* Records
——————
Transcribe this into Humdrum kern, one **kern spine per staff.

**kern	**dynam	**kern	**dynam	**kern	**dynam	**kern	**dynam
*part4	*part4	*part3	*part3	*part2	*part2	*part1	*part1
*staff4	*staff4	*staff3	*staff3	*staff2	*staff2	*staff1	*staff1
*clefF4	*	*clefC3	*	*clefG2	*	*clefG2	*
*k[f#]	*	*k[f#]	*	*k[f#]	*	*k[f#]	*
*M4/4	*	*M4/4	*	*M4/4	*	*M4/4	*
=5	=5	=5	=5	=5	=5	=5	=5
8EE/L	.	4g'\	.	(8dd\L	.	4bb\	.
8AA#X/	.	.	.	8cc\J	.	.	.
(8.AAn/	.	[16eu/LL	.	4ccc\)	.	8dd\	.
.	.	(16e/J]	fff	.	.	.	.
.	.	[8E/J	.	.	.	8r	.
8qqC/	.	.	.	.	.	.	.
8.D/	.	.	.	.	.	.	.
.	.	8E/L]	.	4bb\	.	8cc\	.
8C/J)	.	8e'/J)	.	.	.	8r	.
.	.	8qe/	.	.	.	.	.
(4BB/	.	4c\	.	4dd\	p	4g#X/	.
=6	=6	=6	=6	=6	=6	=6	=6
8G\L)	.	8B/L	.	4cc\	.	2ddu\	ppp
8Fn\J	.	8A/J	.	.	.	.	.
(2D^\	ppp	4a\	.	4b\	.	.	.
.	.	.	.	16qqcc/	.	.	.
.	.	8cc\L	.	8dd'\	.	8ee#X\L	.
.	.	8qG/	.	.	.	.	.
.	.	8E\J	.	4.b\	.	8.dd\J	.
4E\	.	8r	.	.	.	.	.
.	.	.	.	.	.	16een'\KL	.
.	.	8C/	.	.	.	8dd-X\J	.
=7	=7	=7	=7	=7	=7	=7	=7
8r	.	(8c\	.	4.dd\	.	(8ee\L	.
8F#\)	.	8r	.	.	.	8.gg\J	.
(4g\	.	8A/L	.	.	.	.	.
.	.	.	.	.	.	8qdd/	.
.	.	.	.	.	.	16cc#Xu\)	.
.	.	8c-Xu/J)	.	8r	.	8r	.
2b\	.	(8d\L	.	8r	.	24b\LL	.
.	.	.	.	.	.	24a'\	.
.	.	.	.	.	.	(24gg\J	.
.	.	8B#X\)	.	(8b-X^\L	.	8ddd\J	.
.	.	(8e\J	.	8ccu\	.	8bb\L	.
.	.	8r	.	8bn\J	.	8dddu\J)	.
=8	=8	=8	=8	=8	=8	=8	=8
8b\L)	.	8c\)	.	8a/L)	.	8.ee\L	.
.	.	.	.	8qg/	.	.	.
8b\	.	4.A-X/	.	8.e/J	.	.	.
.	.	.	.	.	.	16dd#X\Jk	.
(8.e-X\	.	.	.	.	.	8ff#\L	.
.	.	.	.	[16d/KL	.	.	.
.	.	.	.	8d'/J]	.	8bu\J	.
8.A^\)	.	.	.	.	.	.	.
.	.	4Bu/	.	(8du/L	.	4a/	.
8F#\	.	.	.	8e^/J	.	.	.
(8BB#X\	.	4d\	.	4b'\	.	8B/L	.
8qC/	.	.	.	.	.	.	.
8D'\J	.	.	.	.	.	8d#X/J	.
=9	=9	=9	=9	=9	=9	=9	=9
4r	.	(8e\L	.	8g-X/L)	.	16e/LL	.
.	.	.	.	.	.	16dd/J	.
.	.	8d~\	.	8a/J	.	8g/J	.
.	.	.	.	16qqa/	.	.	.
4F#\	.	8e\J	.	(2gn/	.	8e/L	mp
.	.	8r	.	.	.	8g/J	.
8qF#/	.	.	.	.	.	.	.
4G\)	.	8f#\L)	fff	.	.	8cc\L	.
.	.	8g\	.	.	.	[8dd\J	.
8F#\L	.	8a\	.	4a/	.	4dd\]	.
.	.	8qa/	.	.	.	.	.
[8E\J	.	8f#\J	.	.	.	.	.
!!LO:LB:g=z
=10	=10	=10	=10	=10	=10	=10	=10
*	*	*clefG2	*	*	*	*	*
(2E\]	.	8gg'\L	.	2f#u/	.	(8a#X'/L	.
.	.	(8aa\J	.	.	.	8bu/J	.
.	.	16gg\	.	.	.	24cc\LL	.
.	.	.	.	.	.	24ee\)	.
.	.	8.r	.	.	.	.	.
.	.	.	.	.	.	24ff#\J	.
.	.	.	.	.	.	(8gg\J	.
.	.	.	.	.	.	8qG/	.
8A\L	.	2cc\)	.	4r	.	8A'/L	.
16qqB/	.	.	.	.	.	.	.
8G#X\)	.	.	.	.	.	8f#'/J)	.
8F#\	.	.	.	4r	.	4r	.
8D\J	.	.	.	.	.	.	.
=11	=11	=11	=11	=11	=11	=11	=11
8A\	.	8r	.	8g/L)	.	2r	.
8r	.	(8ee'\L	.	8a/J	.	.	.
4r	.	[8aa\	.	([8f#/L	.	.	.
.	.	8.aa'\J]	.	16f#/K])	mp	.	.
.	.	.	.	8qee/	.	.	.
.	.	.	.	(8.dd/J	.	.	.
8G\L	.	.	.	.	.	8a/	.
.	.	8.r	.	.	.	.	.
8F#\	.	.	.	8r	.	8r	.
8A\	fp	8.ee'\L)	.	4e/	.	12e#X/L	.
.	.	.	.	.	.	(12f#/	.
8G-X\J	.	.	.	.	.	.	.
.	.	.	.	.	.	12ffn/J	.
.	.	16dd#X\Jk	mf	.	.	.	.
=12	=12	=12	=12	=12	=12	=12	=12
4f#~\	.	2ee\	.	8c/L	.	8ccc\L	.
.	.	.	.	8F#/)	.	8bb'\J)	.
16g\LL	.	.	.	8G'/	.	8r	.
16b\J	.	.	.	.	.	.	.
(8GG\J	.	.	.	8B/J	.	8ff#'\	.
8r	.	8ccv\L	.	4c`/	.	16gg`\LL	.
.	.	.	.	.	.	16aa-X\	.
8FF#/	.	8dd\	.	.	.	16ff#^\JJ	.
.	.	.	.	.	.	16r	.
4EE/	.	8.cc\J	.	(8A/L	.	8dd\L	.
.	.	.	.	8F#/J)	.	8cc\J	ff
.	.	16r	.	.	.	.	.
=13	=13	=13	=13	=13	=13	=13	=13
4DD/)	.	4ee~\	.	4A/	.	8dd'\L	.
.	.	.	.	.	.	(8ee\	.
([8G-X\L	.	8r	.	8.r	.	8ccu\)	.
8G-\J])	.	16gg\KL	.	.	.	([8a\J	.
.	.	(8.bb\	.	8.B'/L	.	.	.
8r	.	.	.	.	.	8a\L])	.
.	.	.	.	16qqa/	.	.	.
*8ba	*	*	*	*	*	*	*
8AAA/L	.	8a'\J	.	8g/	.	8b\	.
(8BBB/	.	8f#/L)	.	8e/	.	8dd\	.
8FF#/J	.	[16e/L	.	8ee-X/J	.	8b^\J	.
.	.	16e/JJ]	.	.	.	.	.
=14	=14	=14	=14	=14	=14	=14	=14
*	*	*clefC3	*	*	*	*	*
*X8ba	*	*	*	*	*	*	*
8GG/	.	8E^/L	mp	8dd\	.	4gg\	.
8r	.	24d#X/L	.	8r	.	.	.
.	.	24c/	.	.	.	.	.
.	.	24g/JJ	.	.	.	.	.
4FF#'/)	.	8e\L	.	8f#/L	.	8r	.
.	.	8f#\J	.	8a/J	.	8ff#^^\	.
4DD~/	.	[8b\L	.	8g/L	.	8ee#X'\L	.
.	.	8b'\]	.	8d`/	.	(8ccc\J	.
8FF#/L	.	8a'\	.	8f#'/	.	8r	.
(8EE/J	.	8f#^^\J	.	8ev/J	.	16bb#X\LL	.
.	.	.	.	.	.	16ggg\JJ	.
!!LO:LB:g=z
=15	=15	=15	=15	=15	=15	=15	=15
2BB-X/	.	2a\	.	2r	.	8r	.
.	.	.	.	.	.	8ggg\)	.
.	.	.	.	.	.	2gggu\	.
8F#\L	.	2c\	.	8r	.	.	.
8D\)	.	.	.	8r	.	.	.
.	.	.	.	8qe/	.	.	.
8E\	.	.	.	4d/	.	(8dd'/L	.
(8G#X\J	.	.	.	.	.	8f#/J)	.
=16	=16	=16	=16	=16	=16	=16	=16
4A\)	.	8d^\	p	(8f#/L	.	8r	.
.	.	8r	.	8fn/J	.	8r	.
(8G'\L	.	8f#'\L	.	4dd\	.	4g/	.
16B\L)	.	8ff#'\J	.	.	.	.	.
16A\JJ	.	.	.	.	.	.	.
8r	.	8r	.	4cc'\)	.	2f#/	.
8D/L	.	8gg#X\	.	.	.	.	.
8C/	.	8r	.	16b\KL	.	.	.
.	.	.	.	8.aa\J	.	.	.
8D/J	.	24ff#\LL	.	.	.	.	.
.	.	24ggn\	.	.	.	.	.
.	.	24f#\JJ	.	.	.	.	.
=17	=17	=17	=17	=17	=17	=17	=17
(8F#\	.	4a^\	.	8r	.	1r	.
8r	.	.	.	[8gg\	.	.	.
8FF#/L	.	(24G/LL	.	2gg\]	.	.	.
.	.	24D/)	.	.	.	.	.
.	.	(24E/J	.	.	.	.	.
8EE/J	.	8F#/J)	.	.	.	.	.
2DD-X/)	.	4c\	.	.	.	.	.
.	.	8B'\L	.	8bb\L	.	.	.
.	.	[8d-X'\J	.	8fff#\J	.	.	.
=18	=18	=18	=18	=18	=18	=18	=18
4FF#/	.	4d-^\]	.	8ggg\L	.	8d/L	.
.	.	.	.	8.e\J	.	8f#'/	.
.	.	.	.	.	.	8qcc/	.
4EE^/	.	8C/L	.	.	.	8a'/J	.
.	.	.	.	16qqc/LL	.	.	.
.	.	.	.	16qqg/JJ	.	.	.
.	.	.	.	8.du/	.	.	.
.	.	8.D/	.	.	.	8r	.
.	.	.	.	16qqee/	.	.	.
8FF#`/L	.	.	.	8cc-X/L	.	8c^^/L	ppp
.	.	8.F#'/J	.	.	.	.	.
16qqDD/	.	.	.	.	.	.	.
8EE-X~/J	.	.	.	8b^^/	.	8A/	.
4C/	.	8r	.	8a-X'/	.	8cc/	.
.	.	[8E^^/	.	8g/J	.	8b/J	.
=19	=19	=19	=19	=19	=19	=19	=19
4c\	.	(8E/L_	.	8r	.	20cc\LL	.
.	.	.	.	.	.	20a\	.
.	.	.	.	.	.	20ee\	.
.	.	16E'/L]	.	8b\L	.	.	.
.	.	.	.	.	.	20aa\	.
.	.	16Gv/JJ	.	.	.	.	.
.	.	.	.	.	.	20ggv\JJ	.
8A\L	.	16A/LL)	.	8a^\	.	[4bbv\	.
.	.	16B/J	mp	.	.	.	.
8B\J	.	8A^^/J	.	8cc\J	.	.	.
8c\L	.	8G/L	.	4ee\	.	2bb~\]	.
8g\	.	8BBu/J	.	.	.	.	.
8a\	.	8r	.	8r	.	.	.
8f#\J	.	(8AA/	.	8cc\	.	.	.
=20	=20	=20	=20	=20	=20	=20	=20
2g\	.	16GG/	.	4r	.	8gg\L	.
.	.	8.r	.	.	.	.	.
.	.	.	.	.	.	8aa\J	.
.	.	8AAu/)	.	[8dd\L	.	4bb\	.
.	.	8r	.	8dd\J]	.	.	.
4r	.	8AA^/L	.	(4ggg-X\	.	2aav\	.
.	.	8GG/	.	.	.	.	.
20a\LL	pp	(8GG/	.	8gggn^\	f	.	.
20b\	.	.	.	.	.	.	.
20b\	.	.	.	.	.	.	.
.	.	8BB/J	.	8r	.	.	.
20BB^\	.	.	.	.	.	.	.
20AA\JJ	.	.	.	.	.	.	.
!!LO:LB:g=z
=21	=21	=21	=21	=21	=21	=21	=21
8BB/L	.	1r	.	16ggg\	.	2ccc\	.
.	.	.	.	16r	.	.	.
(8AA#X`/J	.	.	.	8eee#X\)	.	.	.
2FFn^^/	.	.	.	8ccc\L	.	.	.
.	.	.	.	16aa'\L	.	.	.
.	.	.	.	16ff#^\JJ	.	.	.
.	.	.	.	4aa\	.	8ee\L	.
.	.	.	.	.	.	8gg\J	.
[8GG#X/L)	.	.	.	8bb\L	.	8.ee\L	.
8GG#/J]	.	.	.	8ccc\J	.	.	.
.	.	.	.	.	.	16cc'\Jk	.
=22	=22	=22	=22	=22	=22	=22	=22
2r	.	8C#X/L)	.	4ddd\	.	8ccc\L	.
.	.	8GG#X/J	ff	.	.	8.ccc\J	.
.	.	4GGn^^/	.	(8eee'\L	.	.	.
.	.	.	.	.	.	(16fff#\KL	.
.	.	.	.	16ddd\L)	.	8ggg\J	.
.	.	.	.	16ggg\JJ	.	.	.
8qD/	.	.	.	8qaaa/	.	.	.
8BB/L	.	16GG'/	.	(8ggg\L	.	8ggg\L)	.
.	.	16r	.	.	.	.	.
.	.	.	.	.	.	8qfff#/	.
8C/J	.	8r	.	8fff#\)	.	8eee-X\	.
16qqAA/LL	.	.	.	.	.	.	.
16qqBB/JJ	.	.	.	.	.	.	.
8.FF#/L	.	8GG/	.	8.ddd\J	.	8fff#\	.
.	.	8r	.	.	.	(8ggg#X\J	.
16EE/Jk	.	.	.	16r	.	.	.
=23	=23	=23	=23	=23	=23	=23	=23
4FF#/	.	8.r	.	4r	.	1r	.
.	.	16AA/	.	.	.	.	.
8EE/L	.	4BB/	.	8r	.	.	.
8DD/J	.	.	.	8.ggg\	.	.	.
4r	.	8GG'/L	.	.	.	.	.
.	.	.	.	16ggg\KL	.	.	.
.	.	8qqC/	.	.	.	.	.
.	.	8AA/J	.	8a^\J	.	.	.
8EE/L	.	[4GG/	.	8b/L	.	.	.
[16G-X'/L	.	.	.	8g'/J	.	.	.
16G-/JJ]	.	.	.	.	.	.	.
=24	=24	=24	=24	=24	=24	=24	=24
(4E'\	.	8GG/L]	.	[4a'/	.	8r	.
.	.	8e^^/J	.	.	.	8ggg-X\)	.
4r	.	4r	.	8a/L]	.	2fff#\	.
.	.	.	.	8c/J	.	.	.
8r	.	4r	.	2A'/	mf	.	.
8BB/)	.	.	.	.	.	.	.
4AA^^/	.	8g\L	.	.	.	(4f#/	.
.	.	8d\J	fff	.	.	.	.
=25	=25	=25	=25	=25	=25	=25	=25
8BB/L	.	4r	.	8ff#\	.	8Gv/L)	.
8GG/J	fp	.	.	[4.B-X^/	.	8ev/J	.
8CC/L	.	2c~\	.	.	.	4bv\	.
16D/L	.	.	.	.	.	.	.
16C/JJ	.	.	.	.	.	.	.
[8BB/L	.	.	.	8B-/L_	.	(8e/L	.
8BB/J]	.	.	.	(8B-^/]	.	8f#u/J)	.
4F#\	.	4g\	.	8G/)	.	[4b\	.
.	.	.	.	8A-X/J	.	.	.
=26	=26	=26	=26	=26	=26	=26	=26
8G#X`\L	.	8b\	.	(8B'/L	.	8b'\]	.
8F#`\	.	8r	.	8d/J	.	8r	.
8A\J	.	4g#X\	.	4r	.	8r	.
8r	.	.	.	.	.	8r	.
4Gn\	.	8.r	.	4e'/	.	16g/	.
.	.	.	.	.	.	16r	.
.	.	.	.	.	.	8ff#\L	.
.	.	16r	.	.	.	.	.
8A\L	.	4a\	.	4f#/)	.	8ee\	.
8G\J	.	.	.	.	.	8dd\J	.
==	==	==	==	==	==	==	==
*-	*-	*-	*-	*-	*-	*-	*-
——————
* Task brief
Return every line of the items above that contains the string "kern", copied in full.

* Completed exercise
Transcribe this into Humdrum kern, one **kern spine per staff.
**kern	**dynam	**kern	**dynam	**kern	**dynam	**kern	**dynam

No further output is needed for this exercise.